Task details.
Count how many lines below include the string "shelving", and give that number without anything else.

Given data.
• • • • • • •

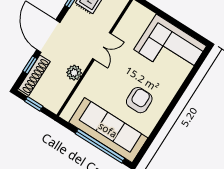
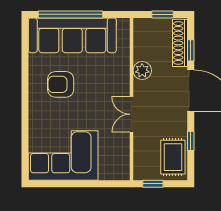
armchair: (139, 100) -> (61, 84), turned 90

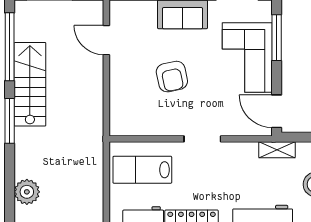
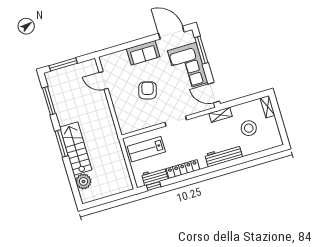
window: (10, 47) -> (49, 101), width x0.68
armchair: (172, 77) -> (148, 90), turned -152
stairs: (30, 84) -> (76, 149), moved

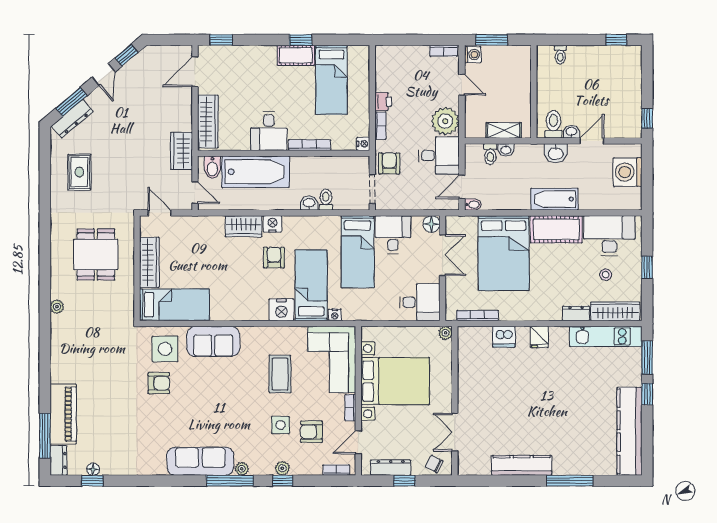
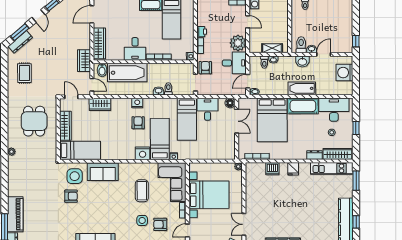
wardrobe: (244, 226) -> (100, 104), moved
desk: (420, 302) -> (223, 149), removed
window: (647, 394) -> (356, 222), moved

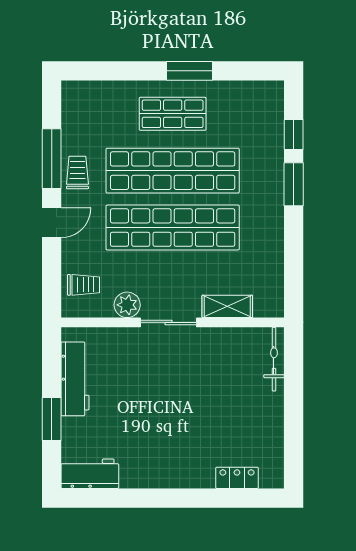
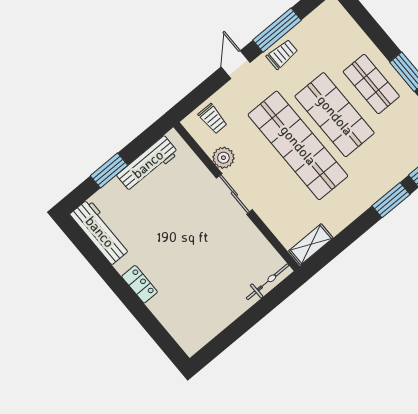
shop shelf: (173, 171) -> (335, 115), width x0.71
door: (52, 223) -> (236, 65), swing flipped
shelving: (227, 306) -> (311, 244), moved, turned 90
workbench: (90, 474) -> (100, 232), width x1.38
locker: (237, 478) -> (140, 284), moved

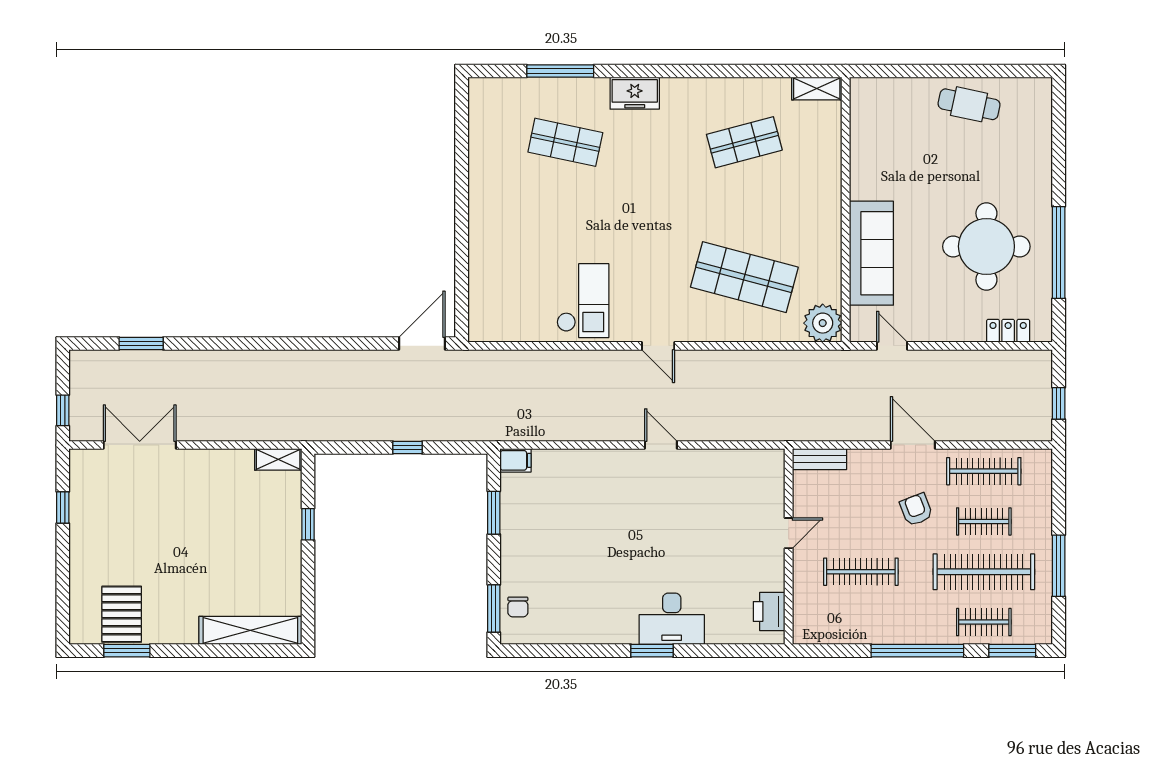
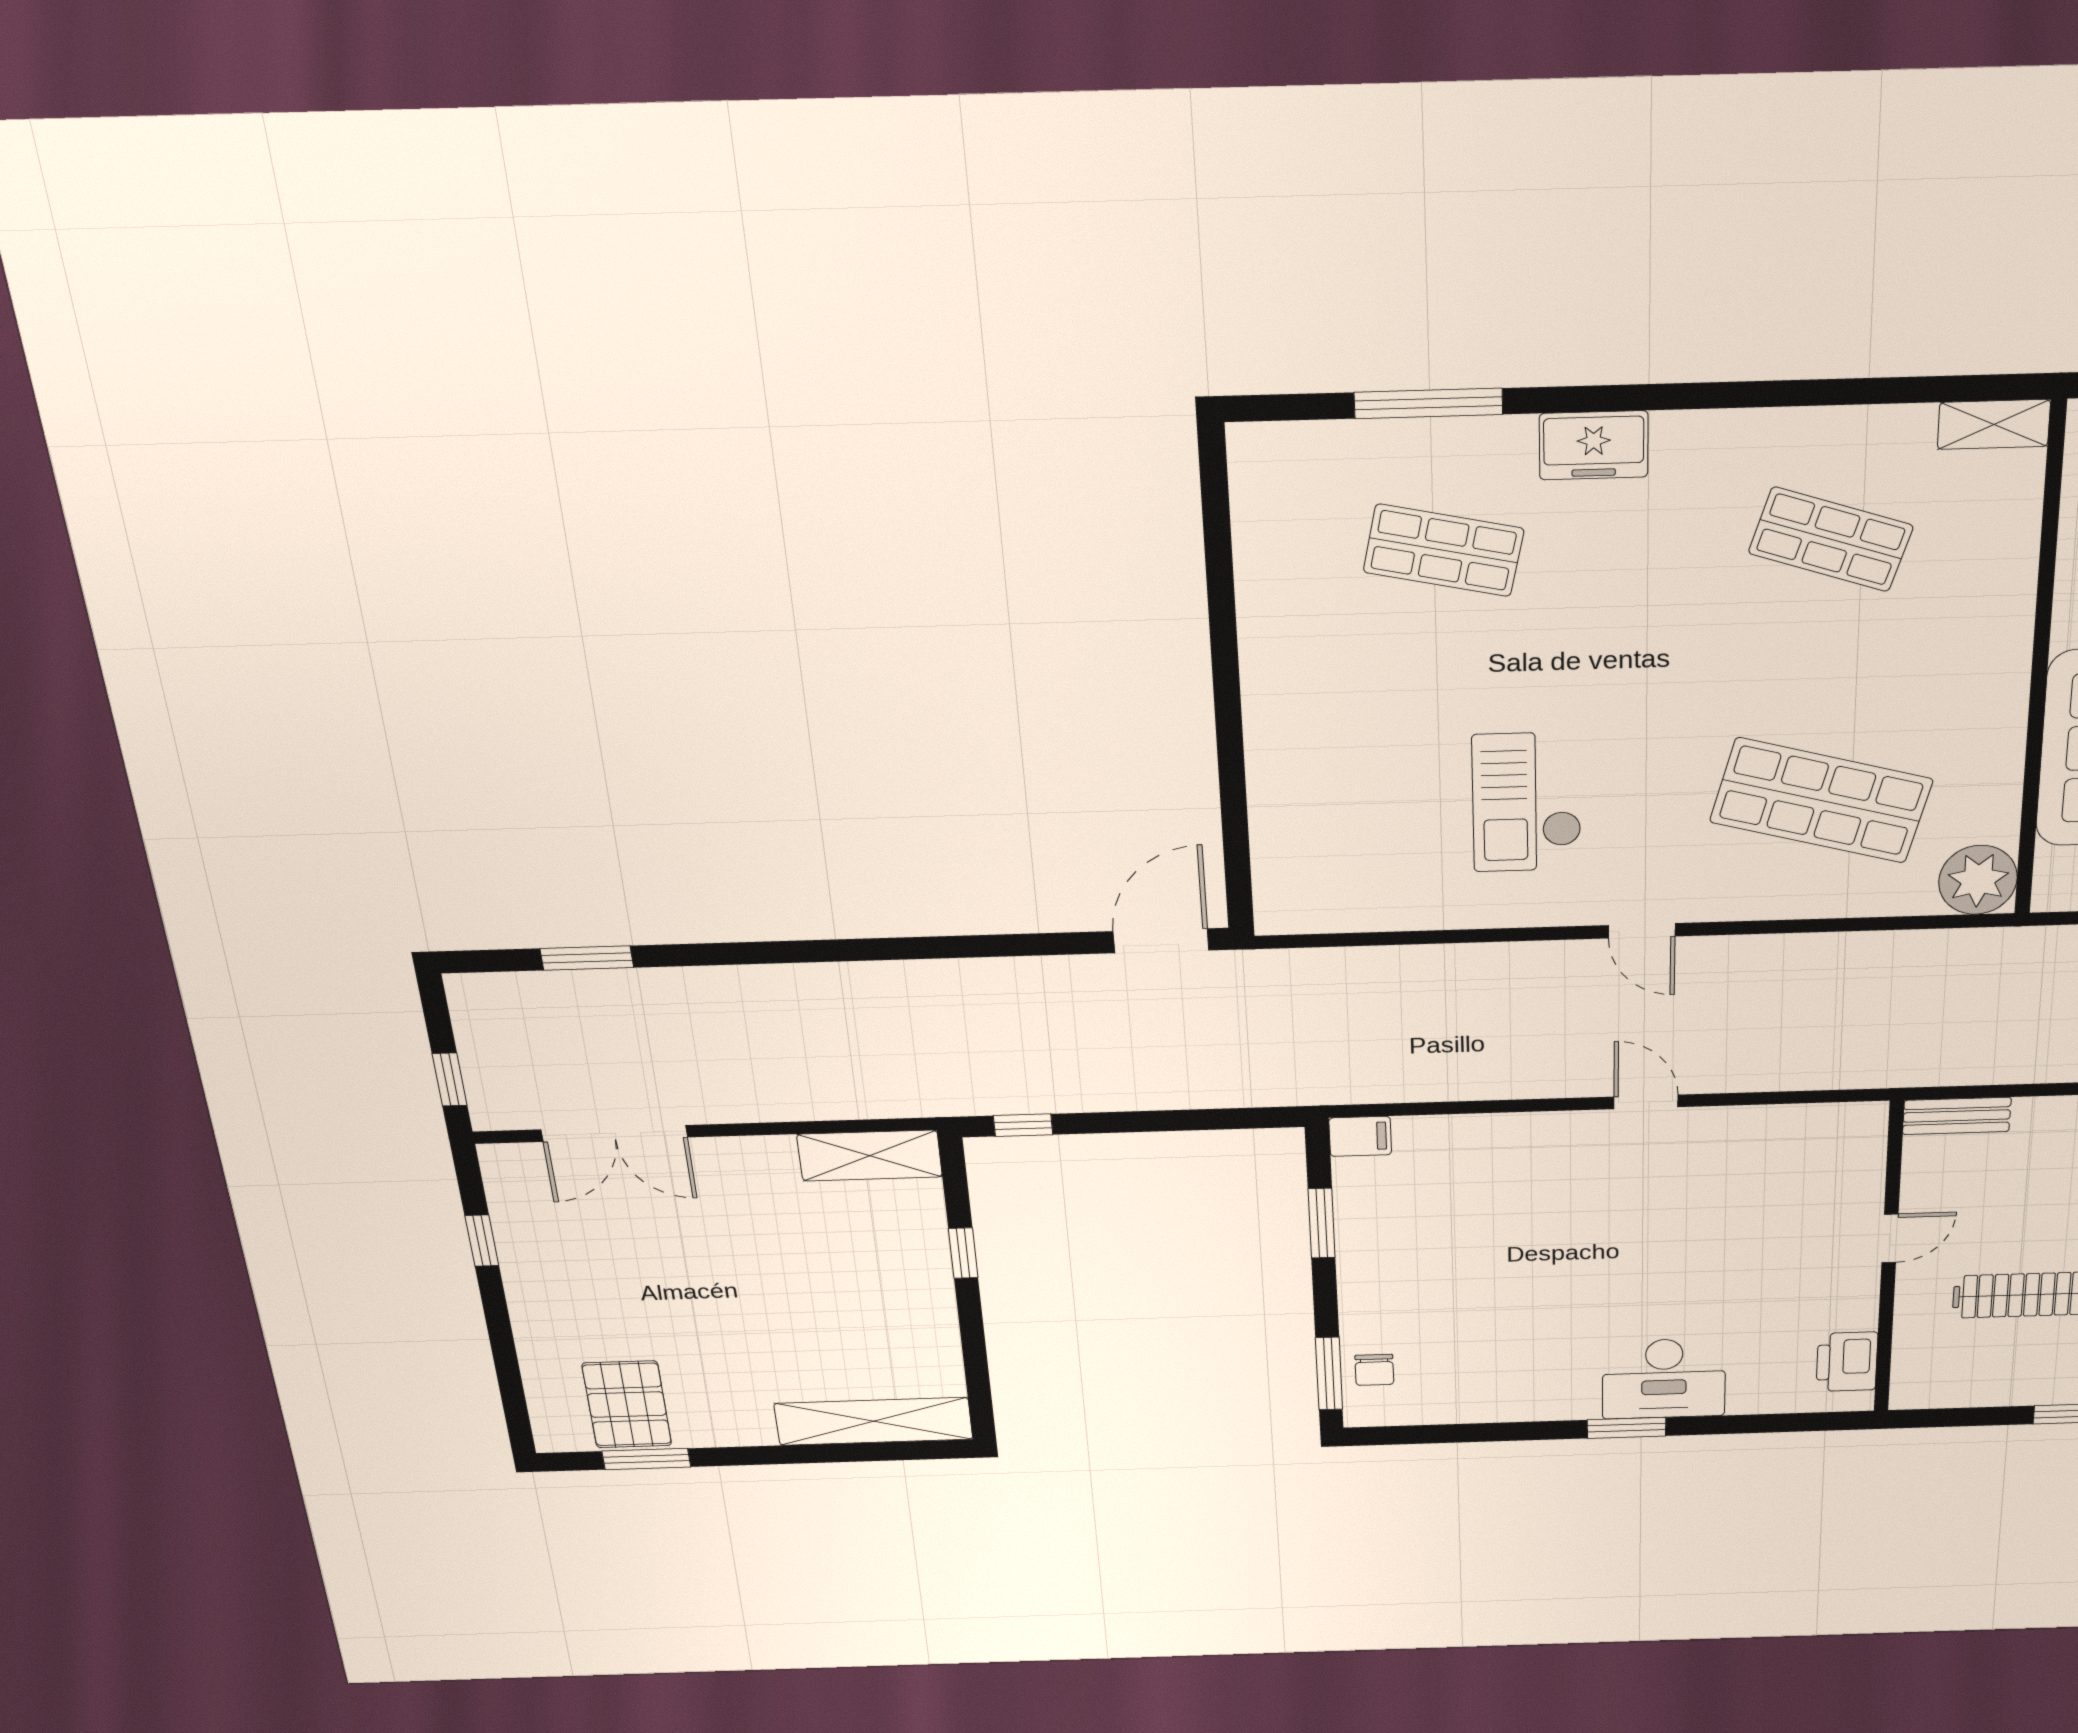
shop shelf: (744, 142) -> (1831, 539), turned 33
checkout: (583, 301) -> (1527, 802), moved, turned 180
double door: (140, 445) -> (614, 1133), swing flipped
window: (408, 447) -> (1023, 1125), moved
shelving: (278, 459) -> (870, 1156), width x1.50, depth x1.33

• • • • • • •

Exercise solution.
2